◆ **THE PROBLEM**: Go through the material below, tally each line containing "none", and write the tally alone.

== == ==

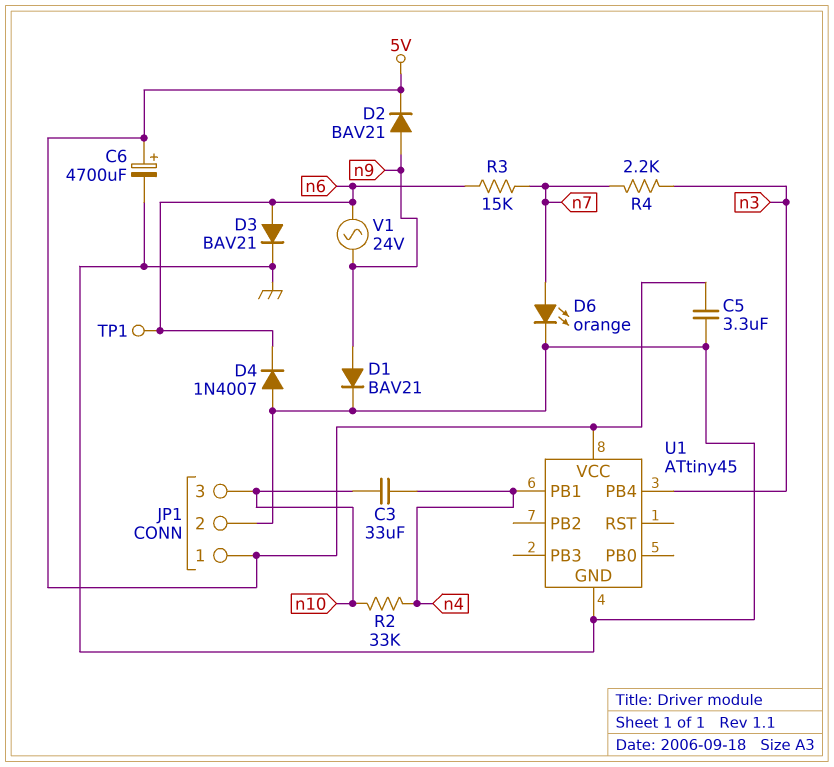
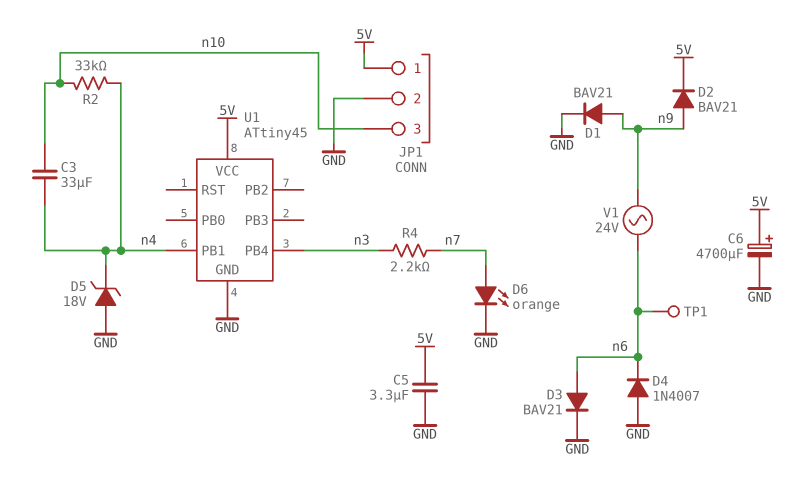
D5: none -> zener 18V (A GND, K n4)
R3: 15k (n6, n7) -> none

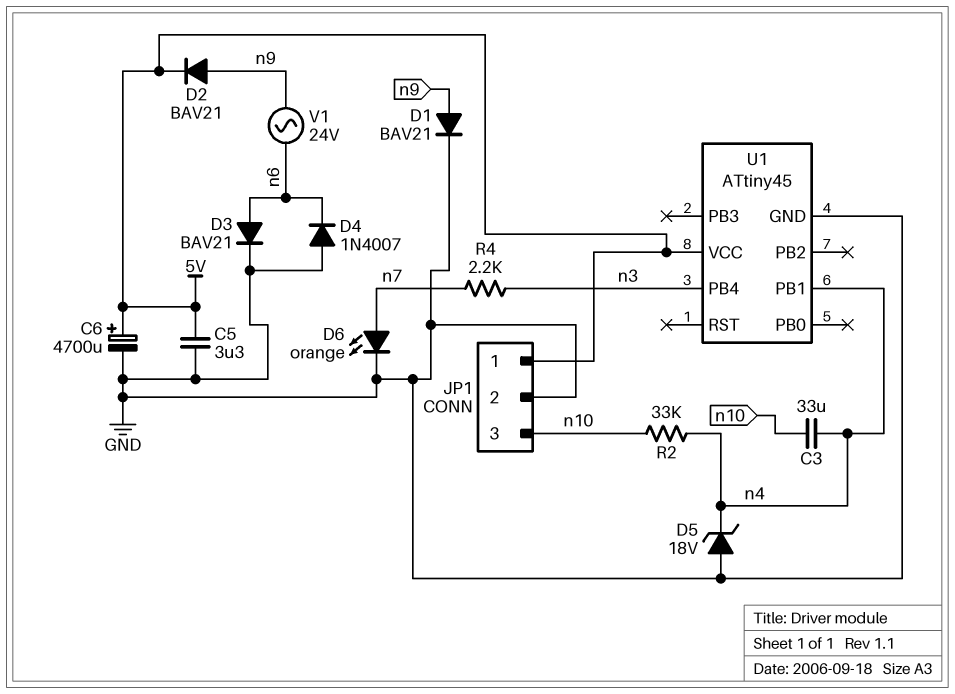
TP1: test point (n6) -> none

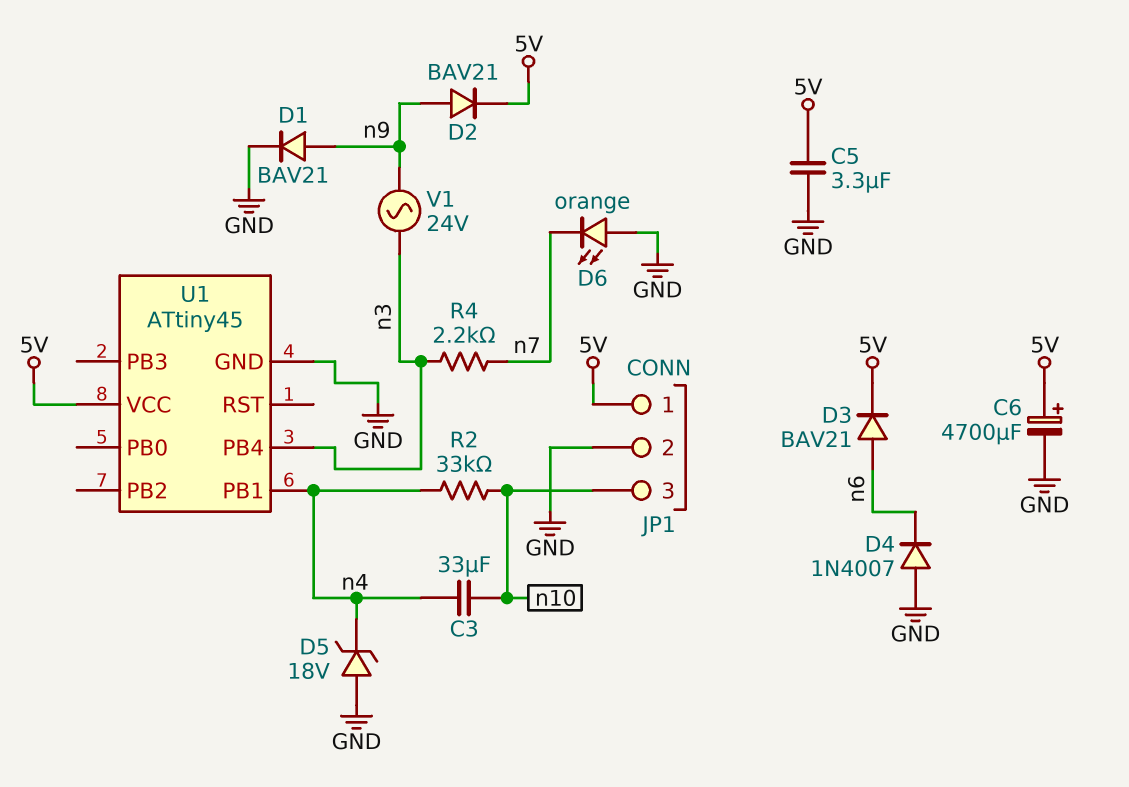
D3: diode BAV21 (A n6, K GND) -> diode BAV21 (A n6, K 5V)
D6: LED orange (A n7, K GND) -> LED orange (A GND, K n7)
V1: AC 24V (n6, n9) -> AC 24V (n3, n9)

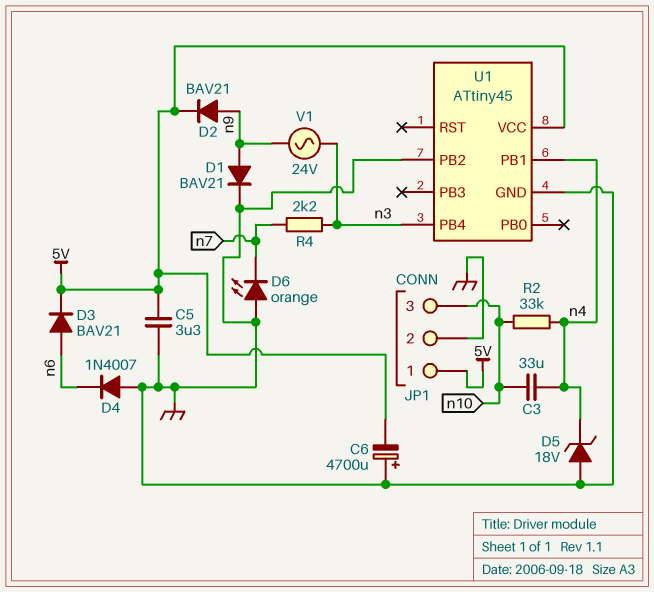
C6: 4700uF (plus 5V, minus GND) -> 4700uF (plus GND, minus 5V)
U1 pin PB2: none -> GND

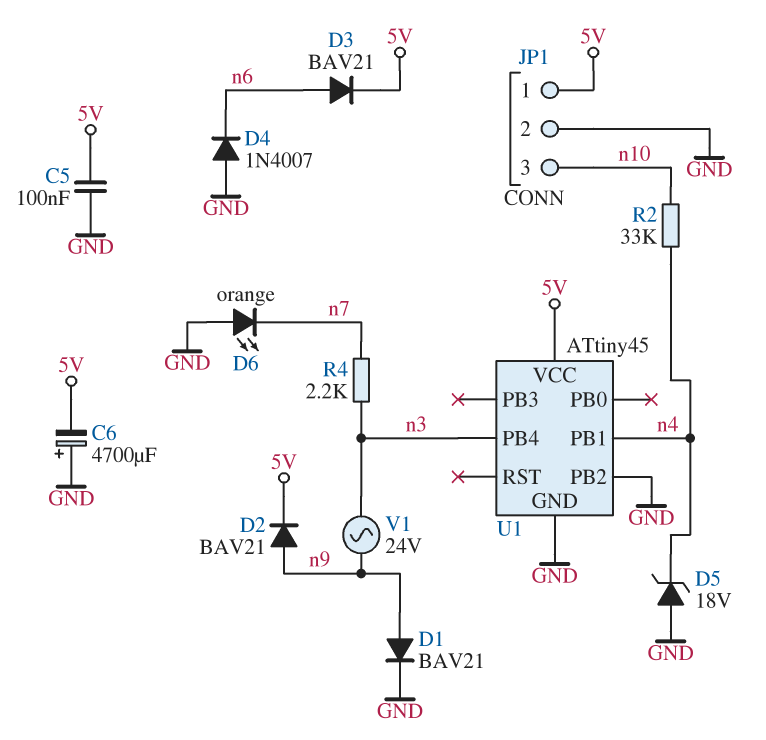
C3: 33uF (n4, n10) -> none
C5: 3.3uF (5V, GND) -> 100nF (5V, GND)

== == ==

◆ **EXPECTED ANSWER**: 5